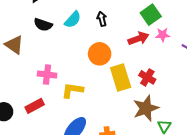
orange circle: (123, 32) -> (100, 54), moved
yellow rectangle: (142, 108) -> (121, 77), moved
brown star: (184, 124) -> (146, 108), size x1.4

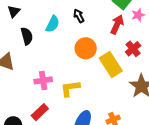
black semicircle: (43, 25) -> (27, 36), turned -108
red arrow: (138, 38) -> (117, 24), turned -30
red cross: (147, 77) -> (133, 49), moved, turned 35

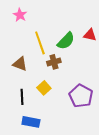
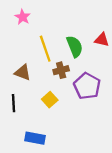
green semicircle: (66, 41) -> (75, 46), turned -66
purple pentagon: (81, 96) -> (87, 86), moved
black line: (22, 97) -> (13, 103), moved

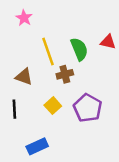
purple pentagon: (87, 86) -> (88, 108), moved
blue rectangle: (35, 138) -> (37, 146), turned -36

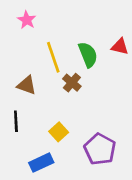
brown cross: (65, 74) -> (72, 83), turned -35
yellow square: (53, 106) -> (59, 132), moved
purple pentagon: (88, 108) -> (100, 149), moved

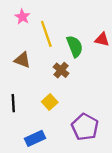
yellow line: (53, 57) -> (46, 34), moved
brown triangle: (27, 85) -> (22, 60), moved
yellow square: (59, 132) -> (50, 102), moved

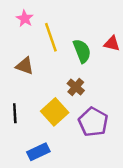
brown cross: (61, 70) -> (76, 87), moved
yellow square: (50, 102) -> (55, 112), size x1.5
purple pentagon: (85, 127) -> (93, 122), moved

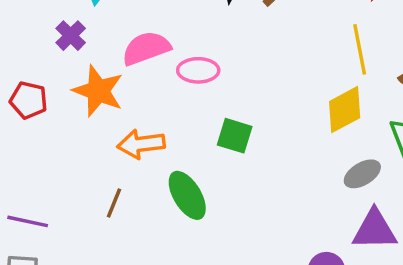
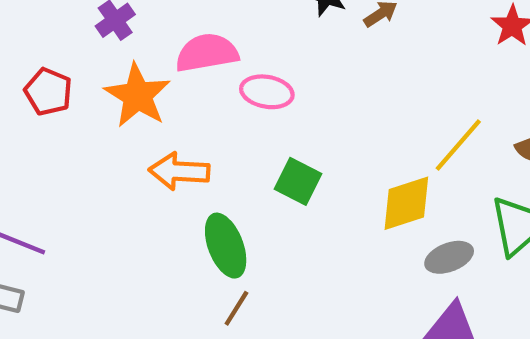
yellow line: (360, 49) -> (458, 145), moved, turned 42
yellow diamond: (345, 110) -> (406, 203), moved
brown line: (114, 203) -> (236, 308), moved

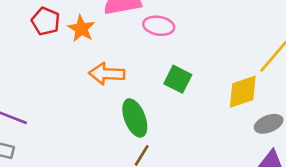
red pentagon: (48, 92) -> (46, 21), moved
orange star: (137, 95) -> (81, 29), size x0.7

---

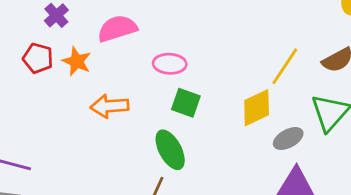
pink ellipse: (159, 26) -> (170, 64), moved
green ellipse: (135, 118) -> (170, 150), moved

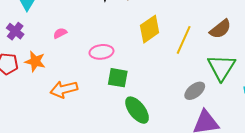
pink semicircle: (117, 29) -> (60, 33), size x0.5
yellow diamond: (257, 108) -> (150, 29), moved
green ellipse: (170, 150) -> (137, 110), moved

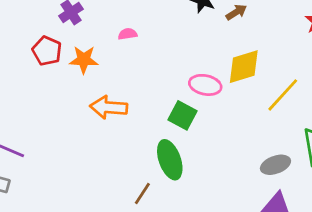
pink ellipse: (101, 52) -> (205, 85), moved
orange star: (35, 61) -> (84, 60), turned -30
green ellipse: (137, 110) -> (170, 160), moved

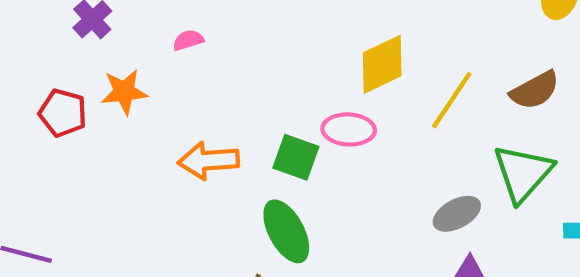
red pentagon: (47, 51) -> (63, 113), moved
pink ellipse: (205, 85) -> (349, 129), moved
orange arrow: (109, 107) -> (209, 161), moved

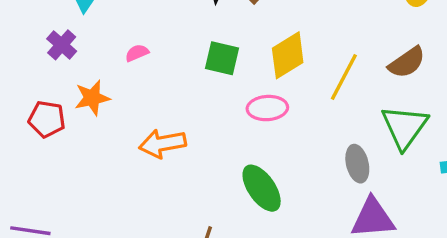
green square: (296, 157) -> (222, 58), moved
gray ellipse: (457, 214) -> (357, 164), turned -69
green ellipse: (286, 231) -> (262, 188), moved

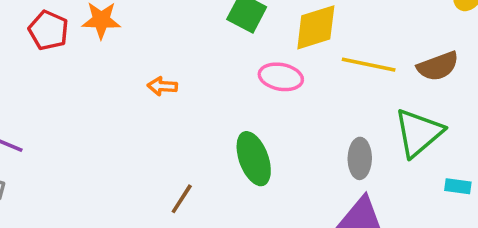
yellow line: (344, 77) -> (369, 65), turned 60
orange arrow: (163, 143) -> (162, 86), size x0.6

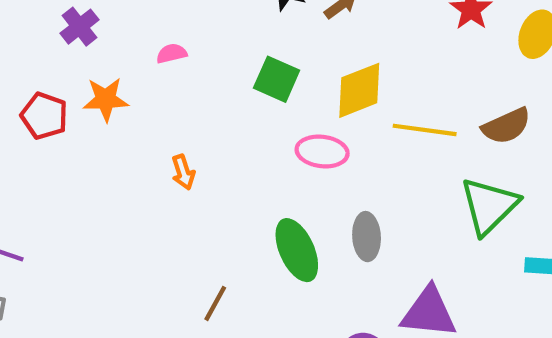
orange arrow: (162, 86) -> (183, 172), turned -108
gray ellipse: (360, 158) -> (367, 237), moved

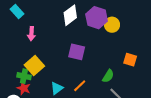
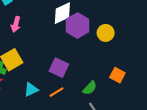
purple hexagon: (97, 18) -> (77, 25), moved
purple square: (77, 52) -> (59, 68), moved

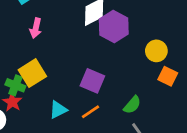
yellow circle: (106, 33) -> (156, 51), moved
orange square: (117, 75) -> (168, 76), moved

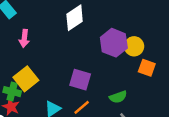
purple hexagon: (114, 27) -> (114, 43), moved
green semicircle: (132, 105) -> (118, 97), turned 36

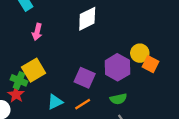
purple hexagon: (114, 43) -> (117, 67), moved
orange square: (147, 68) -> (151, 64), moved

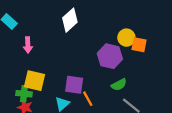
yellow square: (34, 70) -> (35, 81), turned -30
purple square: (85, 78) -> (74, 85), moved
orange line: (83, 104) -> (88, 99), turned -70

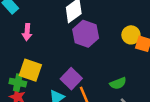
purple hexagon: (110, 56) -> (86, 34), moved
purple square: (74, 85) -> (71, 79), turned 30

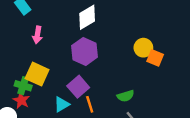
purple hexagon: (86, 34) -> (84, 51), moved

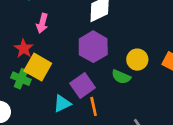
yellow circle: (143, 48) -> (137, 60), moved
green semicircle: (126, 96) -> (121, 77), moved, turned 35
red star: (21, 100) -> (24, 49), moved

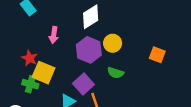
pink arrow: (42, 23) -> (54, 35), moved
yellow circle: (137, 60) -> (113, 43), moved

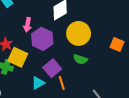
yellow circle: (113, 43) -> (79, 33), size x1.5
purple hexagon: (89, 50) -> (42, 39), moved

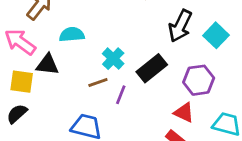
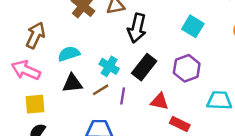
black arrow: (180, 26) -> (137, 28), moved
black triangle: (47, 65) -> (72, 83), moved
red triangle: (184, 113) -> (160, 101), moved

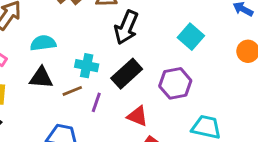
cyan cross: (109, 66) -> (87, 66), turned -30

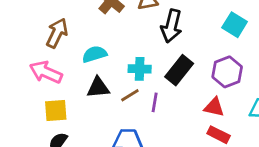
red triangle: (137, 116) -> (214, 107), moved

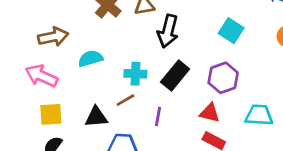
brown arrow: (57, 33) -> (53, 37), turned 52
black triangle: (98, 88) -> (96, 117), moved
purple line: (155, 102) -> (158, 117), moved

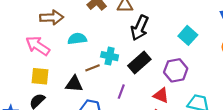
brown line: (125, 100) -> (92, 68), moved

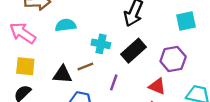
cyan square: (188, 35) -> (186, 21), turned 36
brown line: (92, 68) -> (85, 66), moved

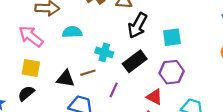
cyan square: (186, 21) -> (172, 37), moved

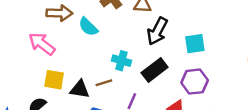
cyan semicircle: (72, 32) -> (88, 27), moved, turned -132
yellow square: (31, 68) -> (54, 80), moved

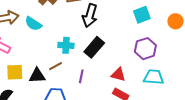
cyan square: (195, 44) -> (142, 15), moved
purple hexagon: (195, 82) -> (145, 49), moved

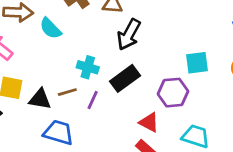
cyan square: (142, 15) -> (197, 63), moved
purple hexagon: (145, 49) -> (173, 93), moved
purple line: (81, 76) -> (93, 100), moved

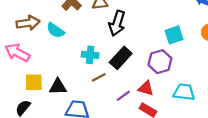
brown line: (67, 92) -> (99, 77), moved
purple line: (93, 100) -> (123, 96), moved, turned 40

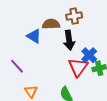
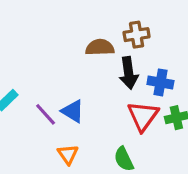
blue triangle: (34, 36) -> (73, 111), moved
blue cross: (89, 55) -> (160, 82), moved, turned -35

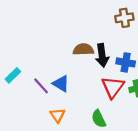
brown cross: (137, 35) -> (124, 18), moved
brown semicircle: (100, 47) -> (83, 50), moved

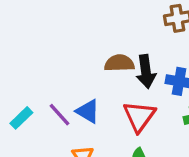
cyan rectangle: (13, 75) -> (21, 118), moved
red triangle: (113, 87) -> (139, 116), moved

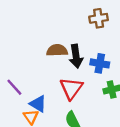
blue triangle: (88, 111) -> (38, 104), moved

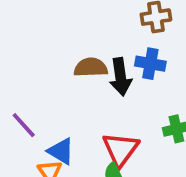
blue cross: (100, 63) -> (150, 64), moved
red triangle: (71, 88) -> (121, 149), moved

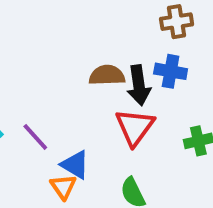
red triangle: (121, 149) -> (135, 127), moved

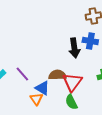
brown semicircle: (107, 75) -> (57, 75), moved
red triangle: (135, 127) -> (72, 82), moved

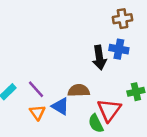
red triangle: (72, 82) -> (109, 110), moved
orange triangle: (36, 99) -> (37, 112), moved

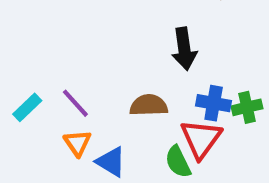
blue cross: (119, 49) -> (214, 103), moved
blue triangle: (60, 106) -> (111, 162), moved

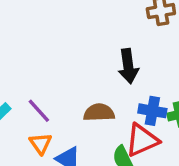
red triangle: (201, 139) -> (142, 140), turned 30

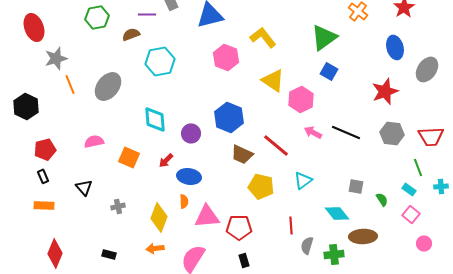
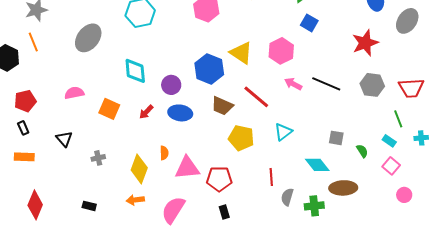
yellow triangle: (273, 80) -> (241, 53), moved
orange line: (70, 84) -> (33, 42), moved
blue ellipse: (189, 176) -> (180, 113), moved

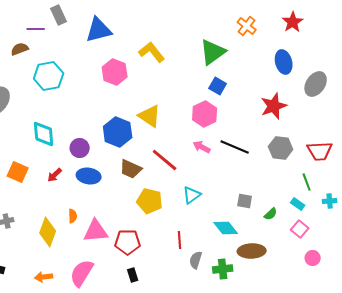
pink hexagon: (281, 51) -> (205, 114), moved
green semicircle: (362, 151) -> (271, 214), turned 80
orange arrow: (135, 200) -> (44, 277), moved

-- EXERCISE --
Your answer should be the lines above, word for word, from the line with "orange triangle: (36, 99) -> (37, 112), moved" through the line with "green semicircle: (362, 151)", minus the pictures.

-- ANSWER SECTION --
orange triangle: (36, 99) -> (37, 112), moved

blue cross: (119, 49) -> (214, 103), moved
blue triangle: (60, 106) -> (111, 162), moved

red triangle: (201, 139) -> (142, 140), turned 30

yellow triangle: (273, 80) -> (241, 53), moved
orange line: (70, 84) -> (33, 42), moved
blue ellipse: (189, 176) -> (180, 113), moved

pink hexagon: (281, 51) -> (205, 114), moved
green semicircle: (362, 151) -> (271, 214), turned 80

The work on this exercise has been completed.